— EXTRACTED ENTRIES —

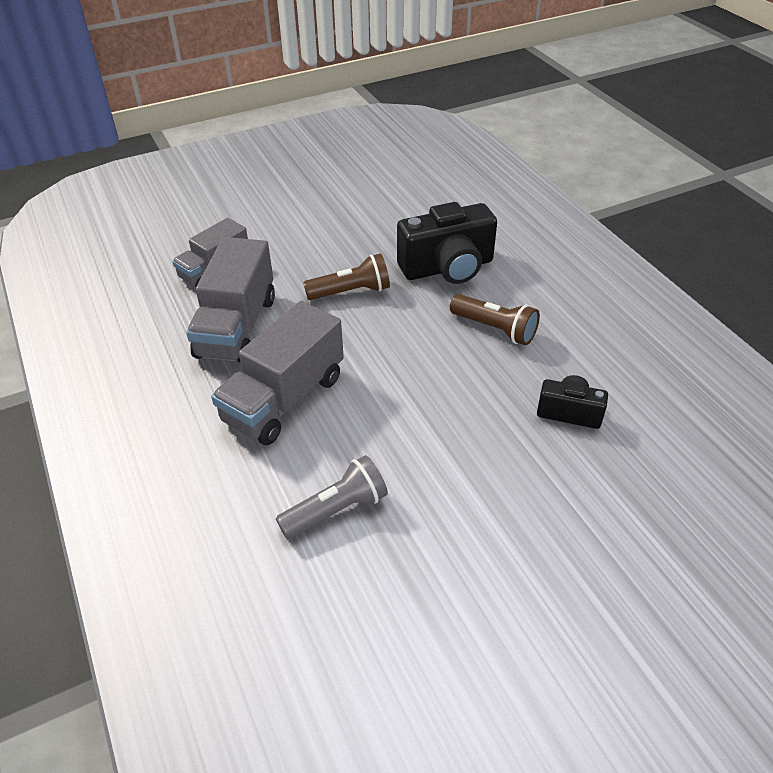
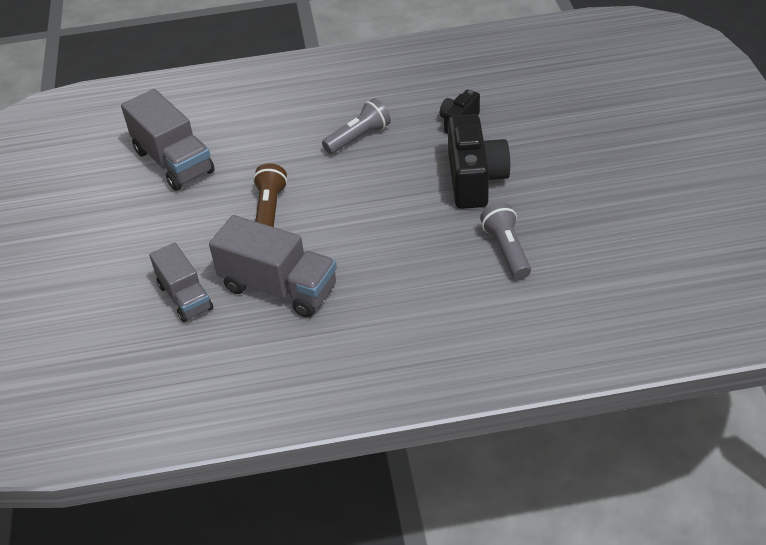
camera: 70 degrees left, 0 degrees up
(284, 399) = (384, 266): grey truck -> grey truck (173, 162)
(447, 268) = (270, 147): black camera -> black camera (474, 179)
(495, 329) = (358, 137): brown flashlight -> grey flashlight

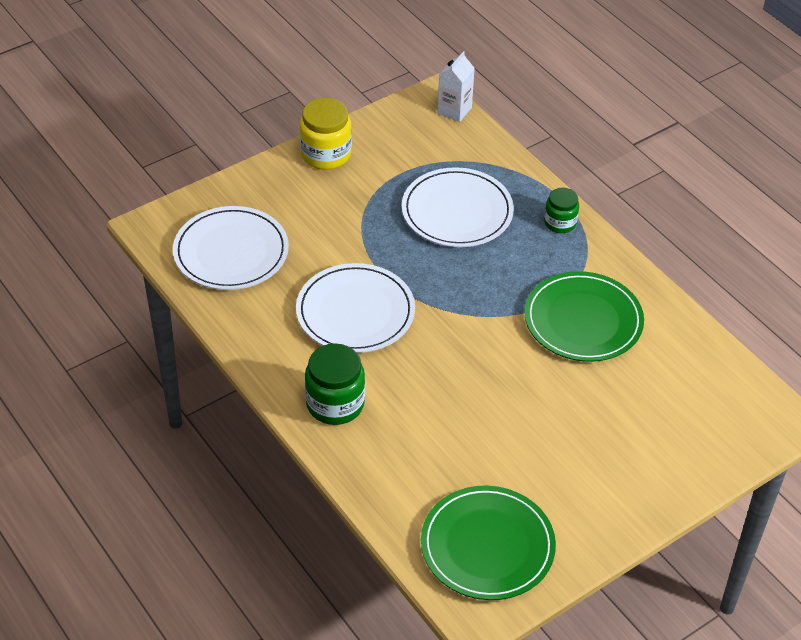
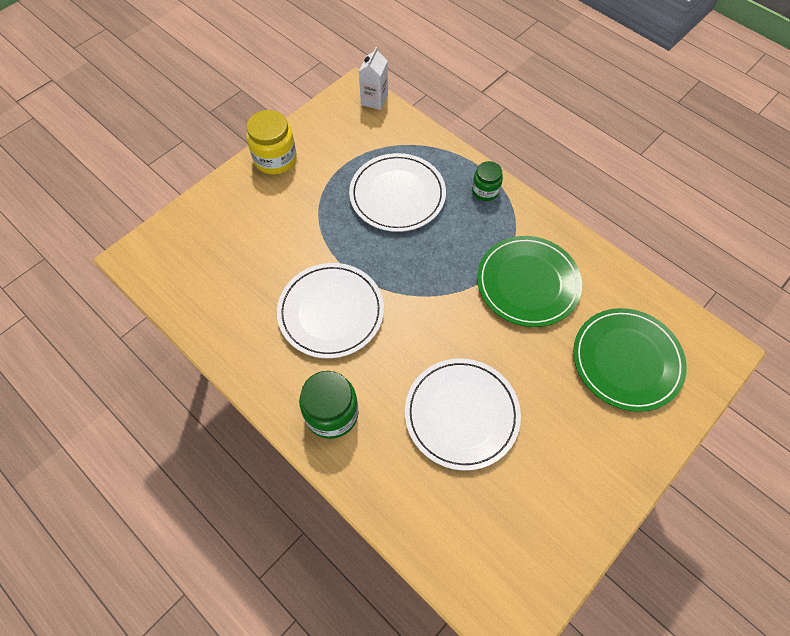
camera: 10 degrees left, 15 degrees up
(231, 252) = (209, 270): white plate -> white plate (461, 414)
(487, 546) = (502, 544): green plate -> green plate (627, 360)

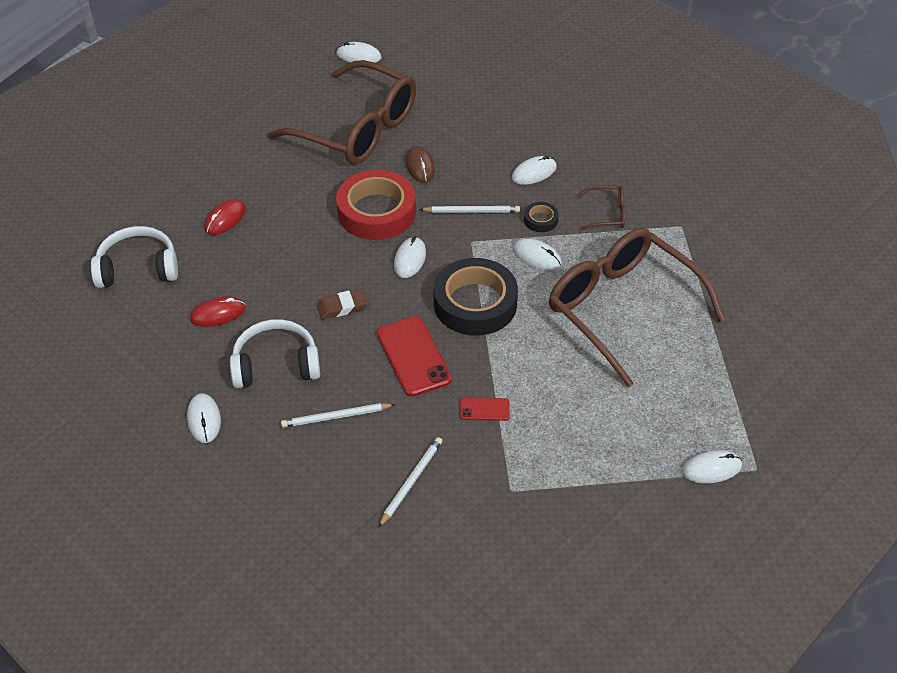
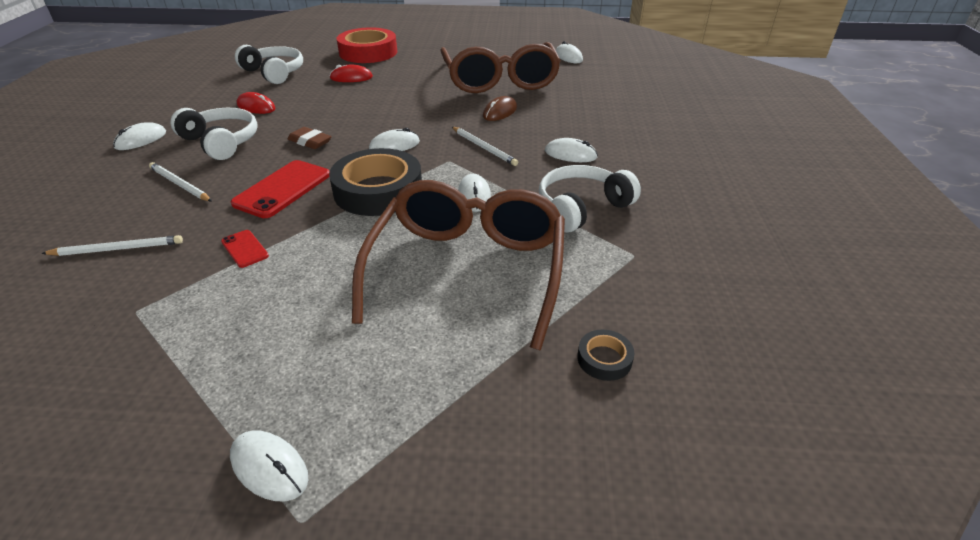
camera: 50 degrees right, 10 degrees down
(376, 212) = (428, 116): red tape -> red tape (368, 52)
(540, 220) = (521, 179): black tape -> black tape (604, 359)
(608, 214) = (581, 207): brown glasses -> white headphones

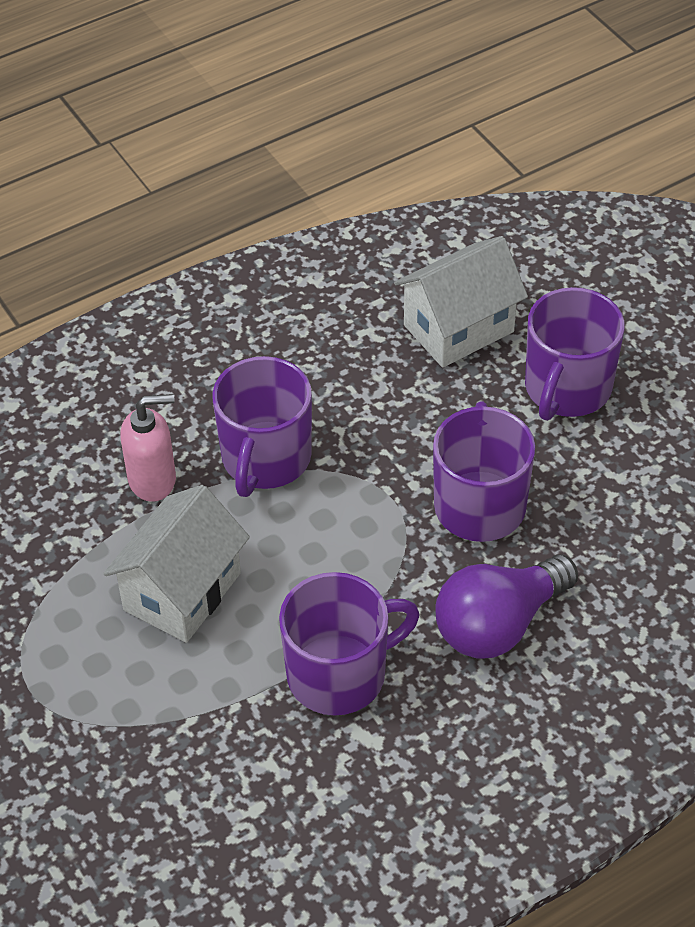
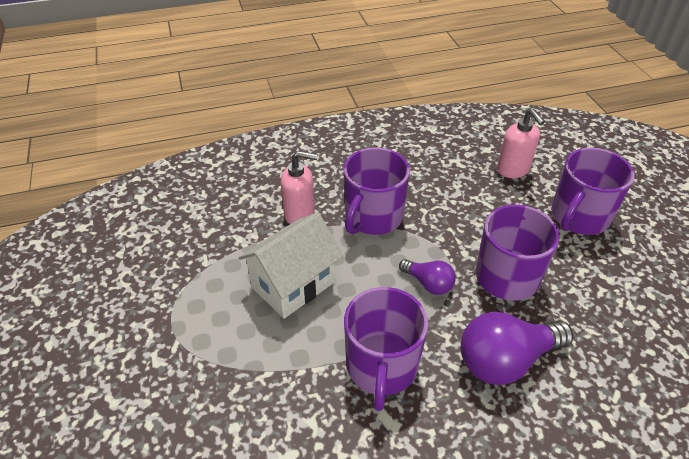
camera: 15 degrees right, 5 degrees down
(339, 674) = (381, 367): purple mug -> purple mug turned 105 degrees clockwise
(373, 543) = (428, 283): none -> purple light bulb
(458, 328) = (513, 170): white house -> pink soap dispenser

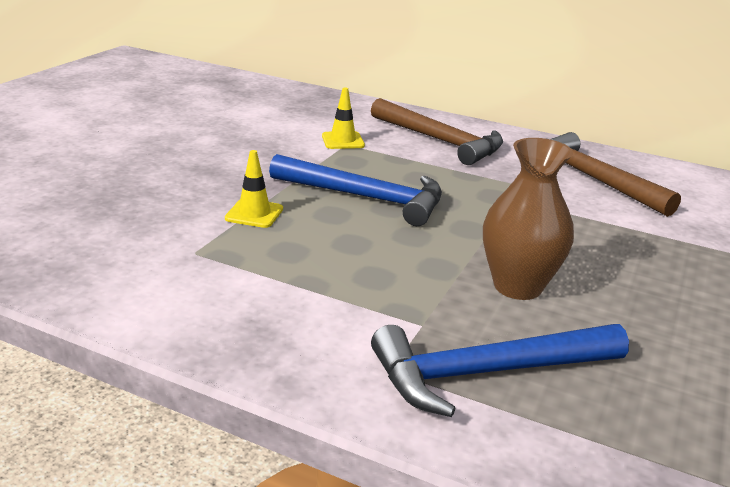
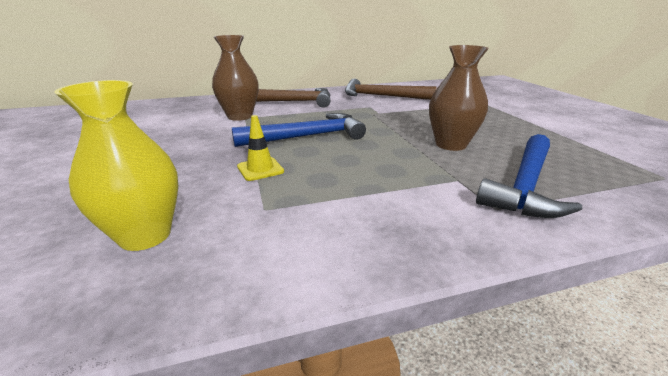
camera: 40 degrees left, 0 degrees up
(91, 229) = (145, 235): none -> yellow vase
(343, 141) = (240, 116): yellow traffic cone -> brown vase

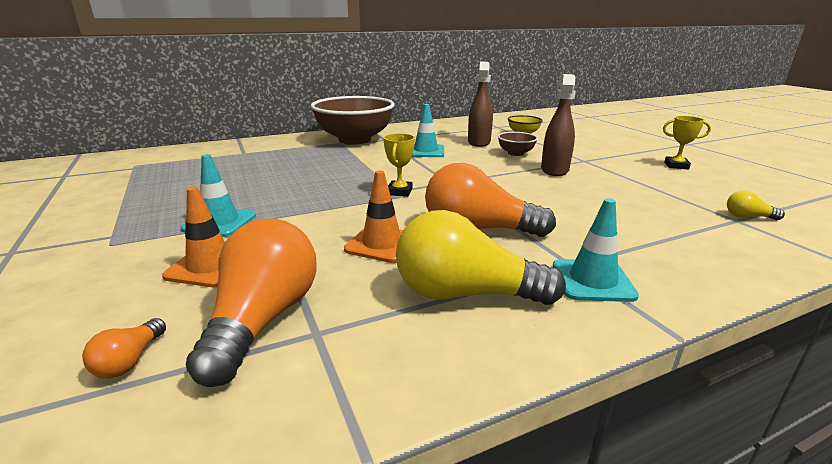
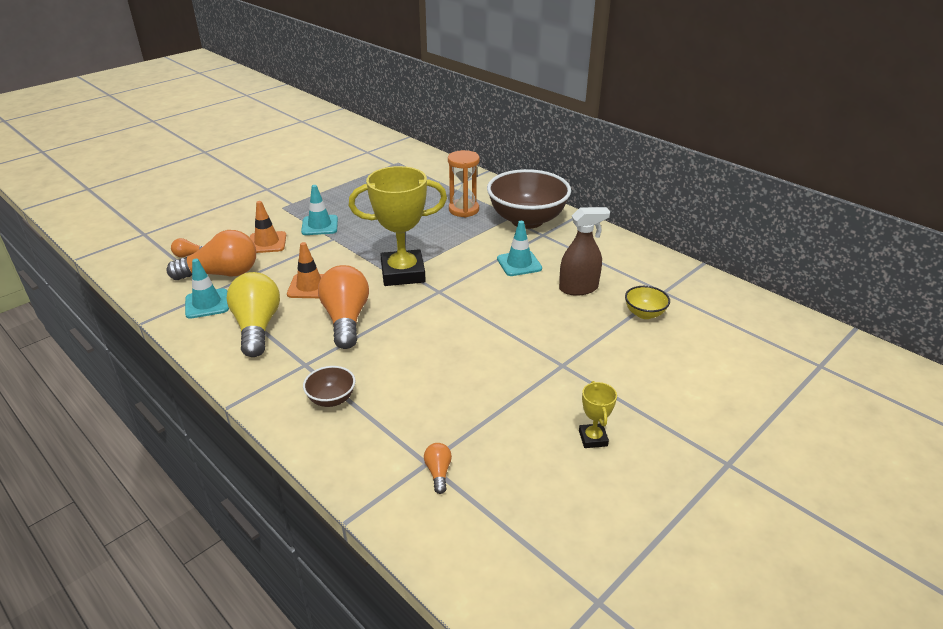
camera: 70 degrees right, 10 degrees up
(301, 154) = (464, 210): none -> orange hourglass
(399, 192) = (403, 273): yellow trophy -> yellow trophy, size x2.26
(515, 153) = (553, 316): brown bowl -> brown bowl (331, 399)
(554, 170) = (512, 346): brown spray bottle -> none
(592, 281) = (284, 374): turquoise traffic cone -> turquoise traffic cone (207, 304)
(748, 217) = (438, 472): yellow light bulb -> orange light bulb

— WHAT YOU HAVE TO DO —
When the entries above show the word "brown" in a line, copy that line out.

— SOLUTION FOR THIS EXERCISE —
(495, 329) = (358, 137): brown flashlight -> grey flashlight
(608, 214) = (581, 207): brown glasses -> white headphones
(343, 141) = (240, 116): yellow traffic cone -> brown vase
(515, 153) = (553, 316): brown bowl -> brown bowl (331, 399)
(554, 170) = (512, 346): brown spray bottle -> none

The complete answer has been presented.